**PROBLEM STATEMENT**
Quote every entry word for word.

**DATA RECORDS**
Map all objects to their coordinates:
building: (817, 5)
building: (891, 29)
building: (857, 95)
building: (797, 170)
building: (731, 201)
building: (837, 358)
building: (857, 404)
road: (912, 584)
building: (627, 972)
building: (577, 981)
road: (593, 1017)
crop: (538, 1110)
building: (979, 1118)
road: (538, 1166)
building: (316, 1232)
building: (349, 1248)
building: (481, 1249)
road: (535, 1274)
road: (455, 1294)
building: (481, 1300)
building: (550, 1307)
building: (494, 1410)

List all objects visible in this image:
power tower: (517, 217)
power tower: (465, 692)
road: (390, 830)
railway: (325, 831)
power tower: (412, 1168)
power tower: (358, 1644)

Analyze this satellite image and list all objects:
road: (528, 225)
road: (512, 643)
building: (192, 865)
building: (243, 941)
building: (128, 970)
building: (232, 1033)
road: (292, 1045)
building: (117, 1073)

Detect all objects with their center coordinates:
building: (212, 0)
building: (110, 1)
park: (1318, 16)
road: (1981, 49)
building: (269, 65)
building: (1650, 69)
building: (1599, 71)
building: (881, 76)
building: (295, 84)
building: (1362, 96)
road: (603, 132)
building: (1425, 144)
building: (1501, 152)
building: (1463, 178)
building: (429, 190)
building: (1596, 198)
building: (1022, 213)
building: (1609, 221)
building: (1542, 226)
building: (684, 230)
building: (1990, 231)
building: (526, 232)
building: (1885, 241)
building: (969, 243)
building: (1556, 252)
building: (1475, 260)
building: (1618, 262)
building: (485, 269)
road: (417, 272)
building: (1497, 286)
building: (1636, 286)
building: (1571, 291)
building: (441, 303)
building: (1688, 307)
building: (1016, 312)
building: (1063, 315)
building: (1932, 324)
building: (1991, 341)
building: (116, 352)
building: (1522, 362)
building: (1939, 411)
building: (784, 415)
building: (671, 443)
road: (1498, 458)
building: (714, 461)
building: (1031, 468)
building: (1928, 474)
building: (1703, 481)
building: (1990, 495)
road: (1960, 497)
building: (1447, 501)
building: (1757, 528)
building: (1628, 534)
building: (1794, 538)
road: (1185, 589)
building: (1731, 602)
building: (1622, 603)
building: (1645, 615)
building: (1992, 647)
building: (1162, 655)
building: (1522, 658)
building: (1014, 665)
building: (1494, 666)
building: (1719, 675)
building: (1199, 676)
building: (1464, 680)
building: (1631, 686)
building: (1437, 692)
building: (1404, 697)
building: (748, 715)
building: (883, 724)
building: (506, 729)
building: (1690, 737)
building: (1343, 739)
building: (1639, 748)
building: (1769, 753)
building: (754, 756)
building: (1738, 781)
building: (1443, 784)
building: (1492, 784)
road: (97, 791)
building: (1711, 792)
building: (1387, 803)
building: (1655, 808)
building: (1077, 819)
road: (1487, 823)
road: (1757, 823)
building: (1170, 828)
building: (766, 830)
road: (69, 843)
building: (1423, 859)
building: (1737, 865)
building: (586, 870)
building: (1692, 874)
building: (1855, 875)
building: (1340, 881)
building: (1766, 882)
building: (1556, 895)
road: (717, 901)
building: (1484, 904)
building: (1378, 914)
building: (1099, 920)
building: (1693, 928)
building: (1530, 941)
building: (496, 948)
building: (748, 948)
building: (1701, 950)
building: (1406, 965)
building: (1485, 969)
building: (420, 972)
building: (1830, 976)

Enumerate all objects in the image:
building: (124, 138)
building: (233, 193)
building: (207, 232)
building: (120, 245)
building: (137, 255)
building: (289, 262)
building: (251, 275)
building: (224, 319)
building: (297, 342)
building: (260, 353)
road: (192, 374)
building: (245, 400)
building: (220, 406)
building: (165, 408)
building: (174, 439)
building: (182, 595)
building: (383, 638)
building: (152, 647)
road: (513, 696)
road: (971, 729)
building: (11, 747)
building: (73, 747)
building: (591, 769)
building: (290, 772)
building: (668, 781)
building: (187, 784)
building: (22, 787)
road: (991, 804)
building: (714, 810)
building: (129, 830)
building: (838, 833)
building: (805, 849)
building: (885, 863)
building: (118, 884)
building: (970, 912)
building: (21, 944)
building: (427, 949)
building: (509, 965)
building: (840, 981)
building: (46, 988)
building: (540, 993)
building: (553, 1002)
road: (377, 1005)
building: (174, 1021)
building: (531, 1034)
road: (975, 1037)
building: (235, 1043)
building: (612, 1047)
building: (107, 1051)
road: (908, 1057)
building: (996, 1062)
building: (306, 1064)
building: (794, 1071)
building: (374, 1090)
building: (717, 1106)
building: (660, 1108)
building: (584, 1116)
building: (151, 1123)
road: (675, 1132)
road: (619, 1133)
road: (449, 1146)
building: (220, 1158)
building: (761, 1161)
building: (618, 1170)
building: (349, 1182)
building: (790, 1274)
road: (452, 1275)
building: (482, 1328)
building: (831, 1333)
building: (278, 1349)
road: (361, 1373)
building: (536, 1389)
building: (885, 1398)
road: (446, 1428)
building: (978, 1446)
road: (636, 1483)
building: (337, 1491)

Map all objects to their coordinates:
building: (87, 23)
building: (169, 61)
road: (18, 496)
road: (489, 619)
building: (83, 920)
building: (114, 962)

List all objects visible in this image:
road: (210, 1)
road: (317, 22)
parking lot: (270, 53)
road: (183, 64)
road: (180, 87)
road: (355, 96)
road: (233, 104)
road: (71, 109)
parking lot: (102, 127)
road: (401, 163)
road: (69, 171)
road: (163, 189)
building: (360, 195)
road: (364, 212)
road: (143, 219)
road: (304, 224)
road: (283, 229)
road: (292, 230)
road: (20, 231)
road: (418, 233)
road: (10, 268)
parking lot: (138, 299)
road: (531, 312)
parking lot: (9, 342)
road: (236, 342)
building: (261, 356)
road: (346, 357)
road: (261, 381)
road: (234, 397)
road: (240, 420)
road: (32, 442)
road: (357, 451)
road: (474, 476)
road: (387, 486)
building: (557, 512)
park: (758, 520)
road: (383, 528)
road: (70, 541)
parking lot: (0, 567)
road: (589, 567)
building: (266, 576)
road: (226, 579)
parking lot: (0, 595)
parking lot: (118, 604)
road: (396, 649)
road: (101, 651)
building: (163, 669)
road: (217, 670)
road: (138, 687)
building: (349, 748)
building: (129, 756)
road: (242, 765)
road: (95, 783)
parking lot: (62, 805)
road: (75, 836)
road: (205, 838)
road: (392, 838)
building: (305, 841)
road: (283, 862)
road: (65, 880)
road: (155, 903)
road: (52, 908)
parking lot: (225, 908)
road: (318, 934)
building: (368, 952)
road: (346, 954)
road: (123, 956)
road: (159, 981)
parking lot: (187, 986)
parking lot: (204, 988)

**EXPECTED OUTPUT**
Map all objects to their coordinates:
building: (817, 5)
building: (891, 29)
building: (857, 95)
building: (797, 170)
building: (731, 201)
building: (837, 358)
building: (857, 404)
road: (912, 584)
building: (627, 972)
building: (577, 981)
road: (593, 1017)
crop: (538, 1110)
building: (979, 1118)
road: (538, 1166)
building: (316, 1232)
building: (349, 1248)
building: (481, 1249)
road: (535, 1274)
road: (455, 1294)
building: (481, 1300)
building: (550, 1307)
building: (494, 1410)

List all objects visible in this image:
power tower: (517, 217)
power tower: (465, 692)
road: (390, 830)
railway: (325, 831)
power tower: (412, 1168)
power tower: (358, 1644)

Analyze this satellite image and list all objects:
road: (528, 225)
road: (512, 643)
building: (192, 865)
building: (243, 941)
building: (128, 970)
building: (232, 1033)
road: (292, 1045)
building: (117, 1073)

Detect all objects with their center coordinates:
building: (212, 0)
building: (110, 1)
park: (1318, 16)
road: (1981, 49)
building: (269, 65)
building: (1650, 69)
building: (1599, 71)
building: (881, 76)
building: (295, 84)
building: (1362, 96)
road: (603, 132)
building: (1425, 144)
building: (1501, 152)
building: (1463, 178)
building: (429, 190)
building: (1596, 198)
building: (1022, 213)
building: (1609, 221)
building: (1542, 226)
building: (684, 230)
building: (1990, 231)
building: (526, 232)
building: (1885, 241)
building: (969, 243)
building: (1556, 252)
building: (1475, 260)
building: (1618, 262)
building: (485, 269)
road: (417, 272)
building: (1497, 286)
building: (1636, 286)
building: (1571, 291)
building: (441, 303)
building: (1688, 307)
building: (1016, 312)
building: (1063, 315)
building: (1932, 324)
building: (1991, 341)
building: (116, 352)
building: (1522, 362)
building: (1939, 411)
building: (784, 415)
building: (671, 443)
road: (1498, 458)
building: (714, 461)
building: (1031, 468)
building: (1928, 474)
building: (1703, 481)
building: (1990, 495)
road: (1960, 497)
building: (1447, 501)
building: (1757, 528)
building: (1628, 534)
building: (1794, 538)
road: (1185, 589)
building: (1731, 602)
building: (1622, 603)
building: (1645, 615)
building: (1992, 647)
building: (1162, 655)
building: (1522, 658)
building: (1014, 665)
building: (1494, 666)
building: (1719, 675)
building: (1199, 676)
building: (1464, 680)
building: (1631, 686)
building: (1437, 692)
building: (1404, 697)
building: (748, 715)
building: (883, 724)
building: (506, 729)
building: (1690, 737)
building: (1343, 739)
building: (1639, 748)
building: (1769, 753)
building: (754, 756)
building: (1738, 781)
building: (1443, 784)
building: (1492, 784)
road: (97, 791)
building: (1711, 792)
building: (1387, 803)
building: (1655, 808)
building: (1077, 819)
road: (1487, 823)
road: (1757, 823)
building: (1170, 828)
building: (766, 830)
road: (69, 843)
building: (1423, 859)
building: (1737, 865)
building: (586, 870)
building: (1692, 874)
building: (1855, 875)
building: (1340, 881)
building: (1766, 882)
building: (1556, 895)
road: (717, 901)
building: (1484, 904)
building: (1378, 914)
building: (1099, 920)
building: (1693, 928)
building: (1530, 941)
building: (496, 948)
building: (748, 948)
building: (1701, 950)
building: (1406, 965)
building: (1485, 969)
building: (420, 972)
building: (1830, 976)

Enumerate all objects in the image:
building: (124, 138)
building: (233, 193)
building: (207, 232)
building: (120, 245)
building: (137, 255)
building: (289, 262)
building: (251, 275)
building: (224, 319)
building: (297, 342)
building: (260, 353)
road: (192, 374)
building: (245, 400)
building: (220, 406)
building: (165, 408)
building: (174, 439)
building: (182, 595)
building: (383, 638)
building: (152, 647)
road: (513, 696)
road: (971, 729)
building: (11, 747)
building: (73, 747)
building: (591, 769)
building: (290, 772)
building: (668, 781)
building: (187, 784)
building: (22, 787)
road: (991, 804)
building: (714, 810)
building: (129, 830)
building: (838, 833)
building: (805, 849)
building: (885, 863)
building: (118, 884)
building: (970, 912)
building: (21, 944)
building: (427, 949)
building: (509, 965)
building: (840, 981)
building: (46, 988)
building: (540, 993)
building: (553, 1002)
road: (377, 1005)
building: (174, 1021)
building: (531, 1034)
road: (975, 1037)
building: (235, 1043)
building: (612, 1047)
building: (107, 1051)
road: (908, 1057)
building: (996, 1062)
building: (306, 1064)
building: (794, 1071)
building: (374, 1090)
building: (717, 1106)
building: (660, 1108)
building: (584, 1116)
building: (151, 1123)
road: (675, 1132)
road: (619, 1133)
road: (449, 1146)
building: (220, 1158)
building: (761, 1161)
building: (618, 1170)
building: (349, 1182)
building: (790, 1274)
road: (452, 1275)
building: (482, 1328)
building: (831, 1333)
building: (278, 1349)
road: (361, 1373)
building: (536, 1389)
building: (885, 1398)
road: (446, 1428)
building: (978, 1446)
road: (636, 1483)
building: (337, 1491)

Map all objects to their coordinates:
building: (87, 23)
building: (169, 61)
road: (18, 496)
road: (489, 619)
building: (83, 920)
building: (114, 962)

List all objects visible in this image:
road: (210, 1)
road: (317, 22)
parking lot: (270, 53)
road: (183, 64)
road: (180, 87)
road: (355, 96)
road: (233, 104)
road: (71, 109)
parking lot: (102, 127)
road: (401, 163)
road: (69, 171)
road: (163, 189)
building: (360, 195)
road: (364, 212)
road: (143, 219)
road: (304, 224)
road: (283, 229)
road: (292, 230)
road: (20, 231)
road: (418, 233)
road: (10, 268)
parking lot: (138, 299)
road: (531, 312)
parking lot: (9, 342)
road: (236, 342)
building: (261, 356)
road: (346, 357)
road: (261, 381)
road: (234, 397)
road: (240, 420)
road: (32, 442)
road: (357, 451)
road: (474, 476)
road: (387, 486)
building: (557, 512)
park: (758, 520)
road: (383, 528)
road: (70, 541)
parking lot: (0, 567)
road: (589, 567)
building: (266, 576)
road: (226, 579)
parking lot: (0, 595)
parking lot: (118, 604)
road: (396, 649)
road: (101, 651)
building: (163, 669)
road: (217, 670)
road: (138, 687)
building: (349, 748)
building: (129, 756)
road: (242, 765)
road: (95, 783)
parking lot: (62, 805)
road: (75, 836)
road: (205, 838)
road: (392, 838)
building: (305, 841)
road: (283, 862)
road: (65, 880)
road: (155, 903)
road: (52, 908)
parking lot: (225, 908)
road: (318, 934)
building: (368, 952)
road: (346, 954)
road: (123, 956)
road: (159, 981)
parking lot: (187, 986)
parking lot: (204, 988)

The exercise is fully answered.